TASK DESCRIPTION: What is needed is an exact copy of the line that contains "D4: LED (A GND, K STG4) -> none" and of all later lines to the end of the records below, with no other lines.

*** Opening ENTRIES SUPPLIED ***

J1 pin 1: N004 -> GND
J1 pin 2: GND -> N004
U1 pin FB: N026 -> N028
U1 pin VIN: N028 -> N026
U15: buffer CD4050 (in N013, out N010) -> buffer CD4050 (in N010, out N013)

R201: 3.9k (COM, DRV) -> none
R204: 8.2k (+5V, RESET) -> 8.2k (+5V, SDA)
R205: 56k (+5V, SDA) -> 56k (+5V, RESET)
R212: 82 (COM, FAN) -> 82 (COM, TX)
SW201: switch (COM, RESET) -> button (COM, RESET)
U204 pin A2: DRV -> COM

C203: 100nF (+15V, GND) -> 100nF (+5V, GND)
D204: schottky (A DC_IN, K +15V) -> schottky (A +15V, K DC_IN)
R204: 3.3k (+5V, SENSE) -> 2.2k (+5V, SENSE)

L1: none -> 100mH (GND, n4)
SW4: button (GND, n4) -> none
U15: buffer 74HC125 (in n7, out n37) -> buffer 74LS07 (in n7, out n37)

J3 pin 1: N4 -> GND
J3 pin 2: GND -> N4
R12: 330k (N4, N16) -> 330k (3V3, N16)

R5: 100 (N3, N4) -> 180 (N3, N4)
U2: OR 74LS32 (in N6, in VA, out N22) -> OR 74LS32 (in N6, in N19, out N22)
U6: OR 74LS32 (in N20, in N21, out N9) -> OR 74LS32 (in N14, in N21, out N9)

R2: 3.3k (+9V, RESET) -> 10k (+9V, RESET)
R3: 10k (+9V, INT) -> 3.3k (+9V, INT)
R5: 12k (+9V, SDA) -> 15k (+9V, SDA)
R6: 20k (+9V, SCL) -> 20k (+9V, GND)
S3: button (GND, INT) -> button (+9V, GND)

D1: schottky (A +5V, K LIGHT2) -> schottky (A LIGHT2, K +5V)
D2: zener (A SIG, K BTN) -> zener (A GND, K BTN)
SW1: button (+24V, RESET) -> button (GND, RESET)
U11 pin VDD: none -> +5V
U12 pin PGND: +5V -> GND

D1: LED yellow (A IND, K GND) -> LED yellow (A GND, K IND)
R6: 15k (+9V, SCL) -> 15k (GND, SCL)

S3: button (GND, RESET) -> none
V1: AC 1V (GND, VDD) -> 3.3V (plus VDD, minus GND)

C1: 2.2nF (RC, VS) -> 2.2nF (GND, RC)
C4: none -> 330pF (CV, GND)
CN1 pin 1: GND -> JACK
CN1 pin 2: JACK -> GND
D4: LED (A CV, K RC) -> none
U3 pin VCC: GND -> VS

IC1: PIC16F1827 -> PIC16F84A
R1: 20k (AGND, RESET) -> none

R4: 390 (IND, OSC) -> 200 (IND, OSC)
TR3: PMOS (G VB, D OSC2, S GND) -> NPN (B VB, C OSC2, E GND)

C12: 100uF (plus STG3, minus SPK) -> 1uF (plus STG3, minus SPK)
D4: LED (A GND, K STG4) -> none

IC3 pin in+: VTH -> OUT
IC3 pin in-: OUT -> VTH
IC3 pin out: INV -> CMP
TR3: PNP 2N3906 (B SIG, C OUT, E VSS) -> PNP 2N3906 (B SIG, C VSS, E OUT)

*** Closing ENTRIES SUPPLIED ***

SOLUTION:
D4: LED (A GND, K STG4) -> none

IC3 pin in+: VTH -> OUT
IC3 pin in-: OUT -> VTH
IC3 pin out: INV -> CMP
TR3: PNP 2N3906 (B SIG, C OUT, E VSS) -> PNP 2N3906 (B SIG, C VSS, E OUT)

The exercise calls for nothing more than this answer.